#### Work to be completed:
Could you show all lines in the entries below that contain the string "degrees"?

>>>>>

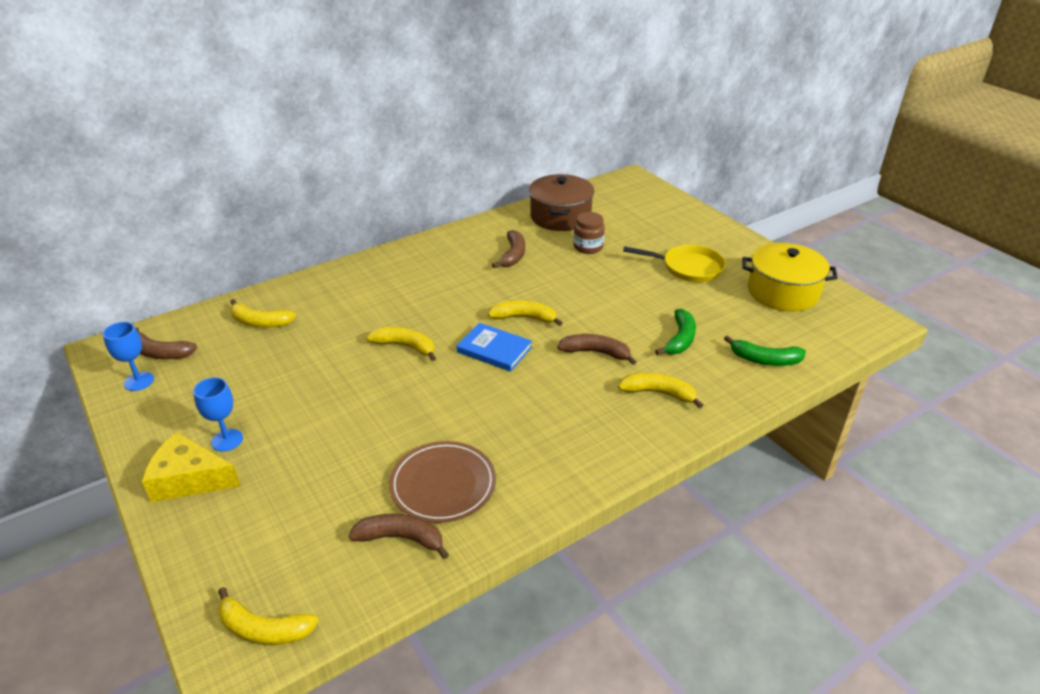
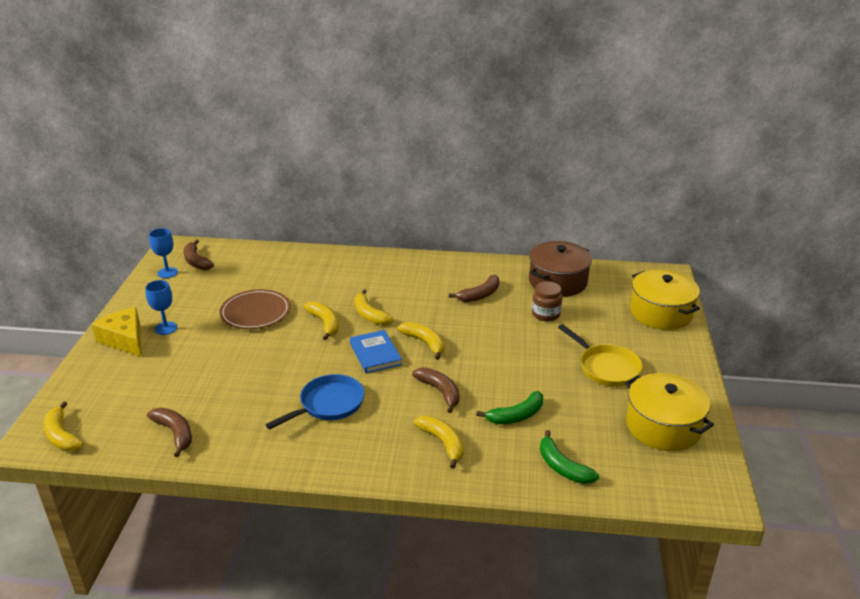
camera: 40 degrees right, 5 degrees down
(260, 322) = (266, 267): yellow banana -> yellow banana (369, 315)
(443, 484) = (234, 418): brown plate -> brown plate (255, 312)
(517, 418) = (328, 404): none -> blue pan
(667, 208) = (661, 313): none -> yellow pot

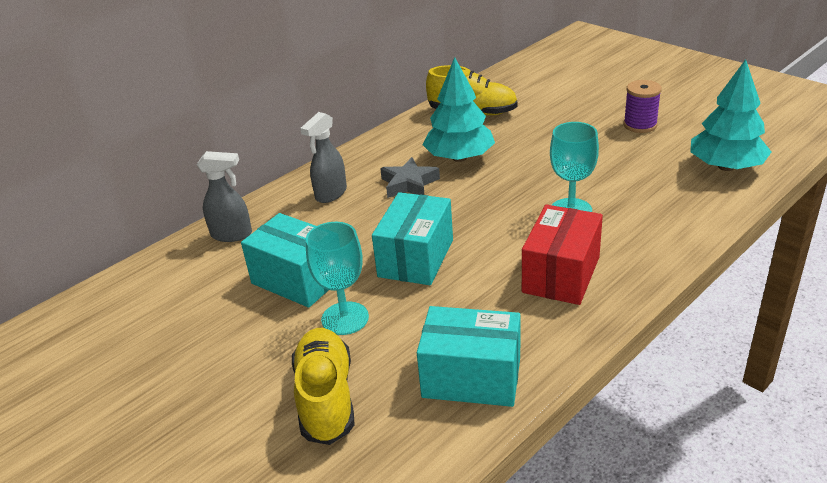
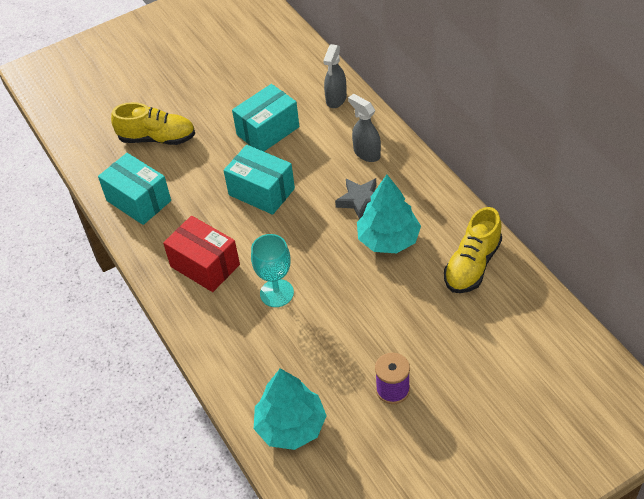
camera: 105 degrees right, 15 degrees up
(345, 318) = (218, 151): turquoise goblet -> none
(471, 377) = (139, 200): turquoise box -> turquoise box turned 75 degrees counterclockwise

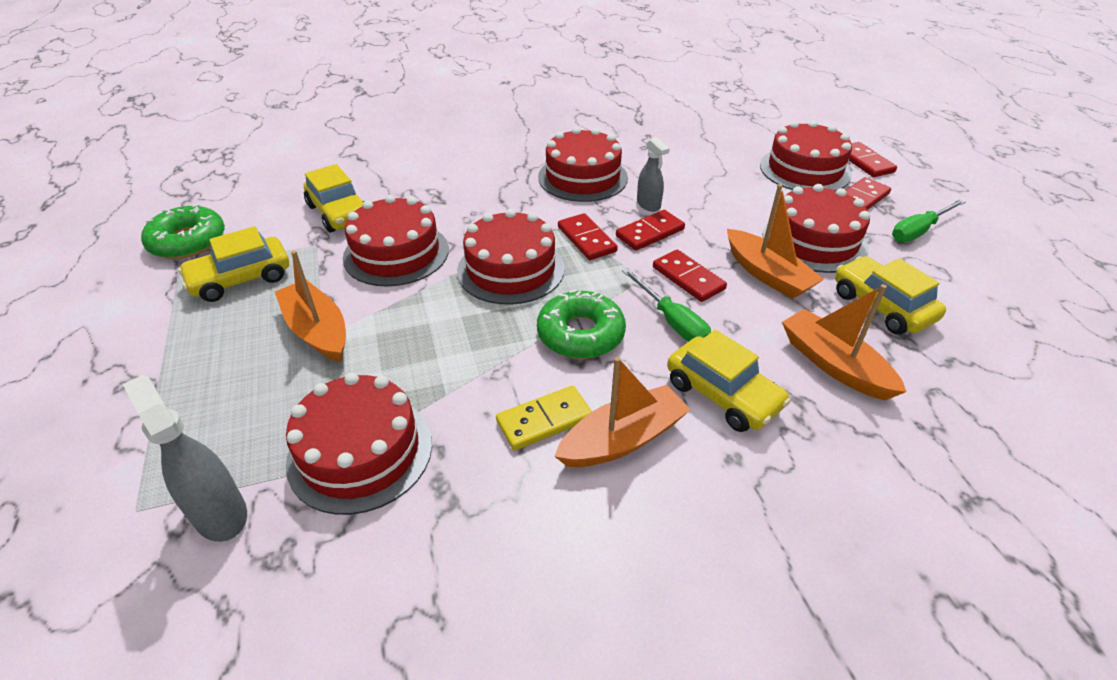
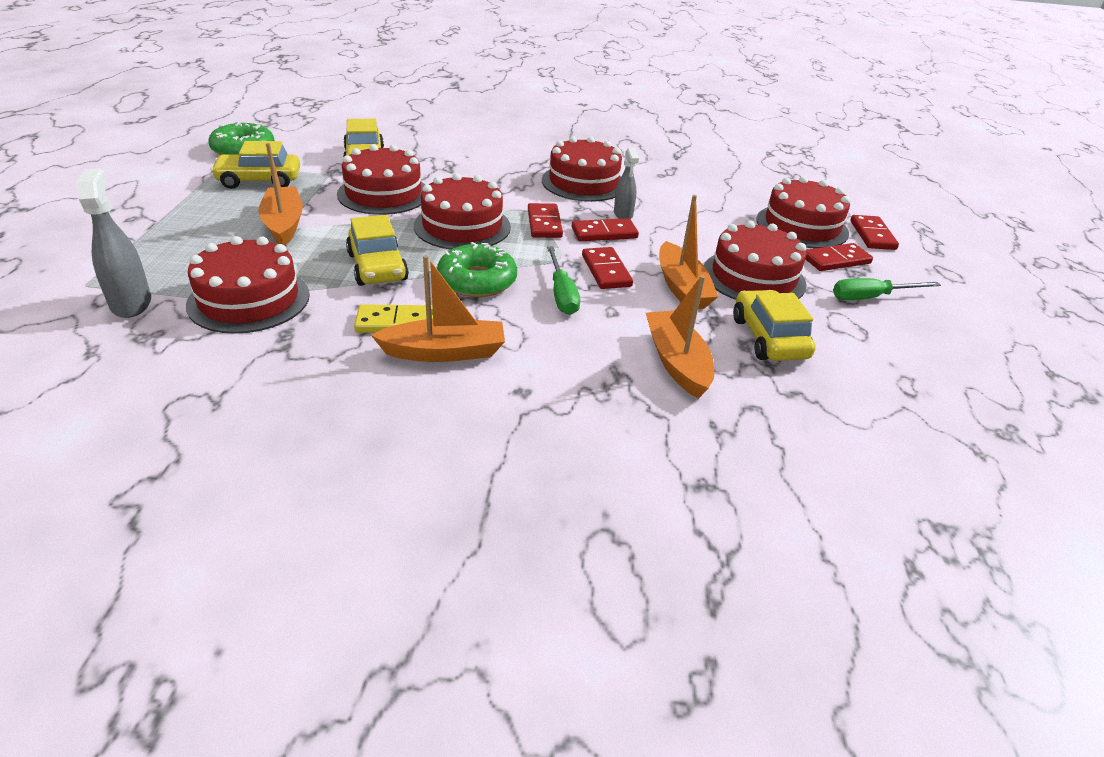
camera: 20 degrees right, 5 degrees down
(722, 395) = (555, 351): yellow car -> yellow car (377, 267)

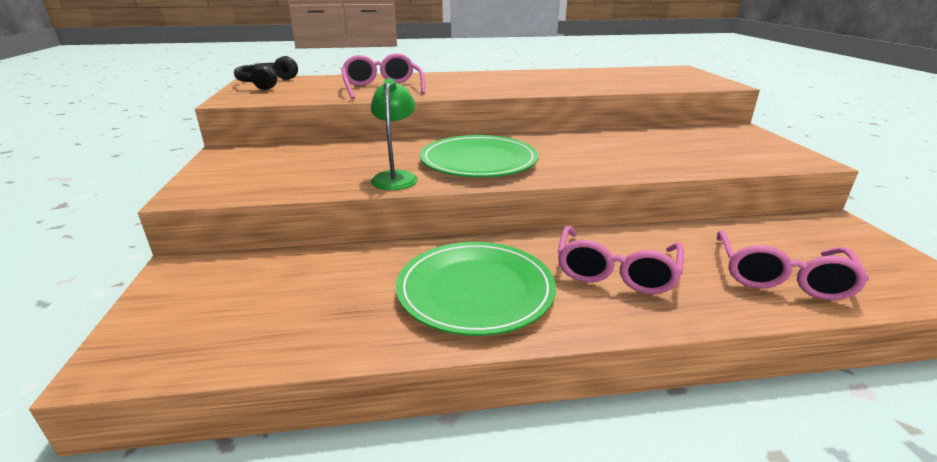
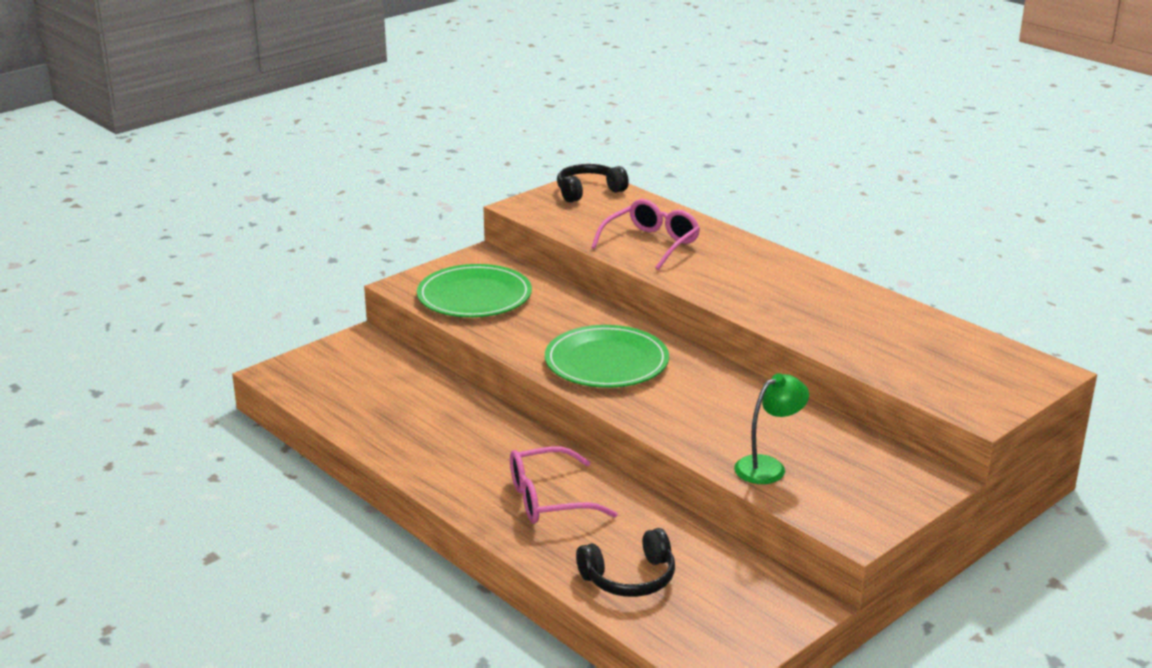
camera: 55 degrees right, 0 degrees up
(396, 177) = (524, 341): green lamp -> green lamp (768, 466)
(475, 290) = (456, 450): green plate -> green plate (474, 296)
(781, 277) = (629, 578): pink glasses -> black headphones

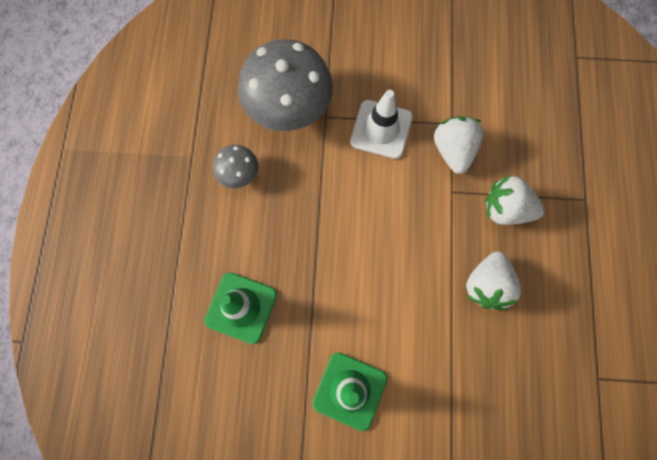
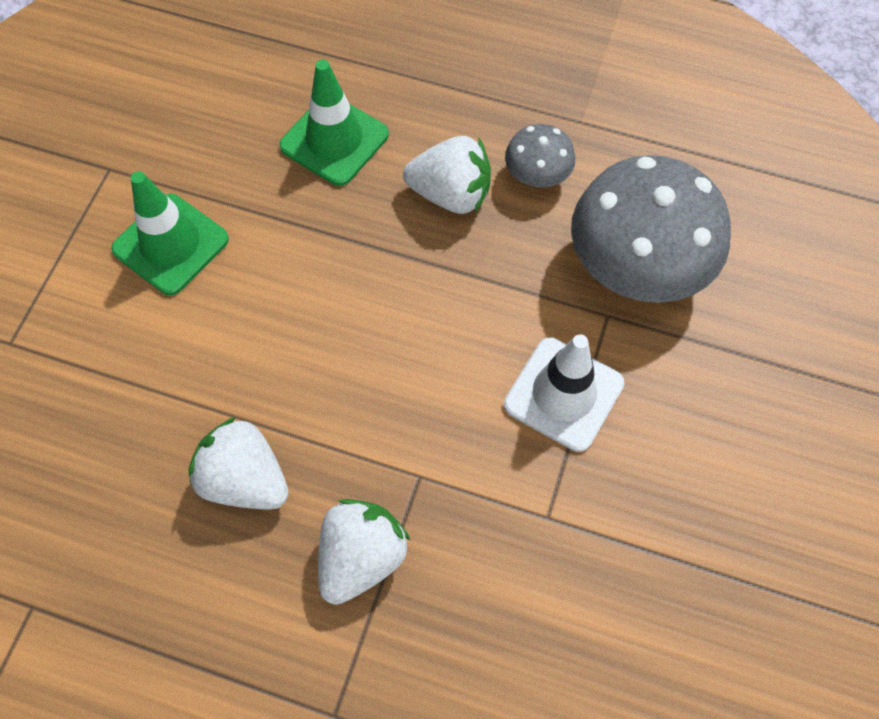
camera: 105 degrees right, 10 degrees down
(453, 150) = (495, 502): white strawberry -> white strawberry (451, 194)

<<<<<

#### Finished task:
camera: 40 degrees right, 5 degrees down
camera: 105 degrees right, 15 degrees up
(471, 377) = (139, 200): turquoise box -> turquoise box turned 75 degrees counterclockwise
camera: 20 degrees right, 5 degrees down
camera: 55 degrees right, 0 degrees up
camera: 105 degrees right, 10 degrees down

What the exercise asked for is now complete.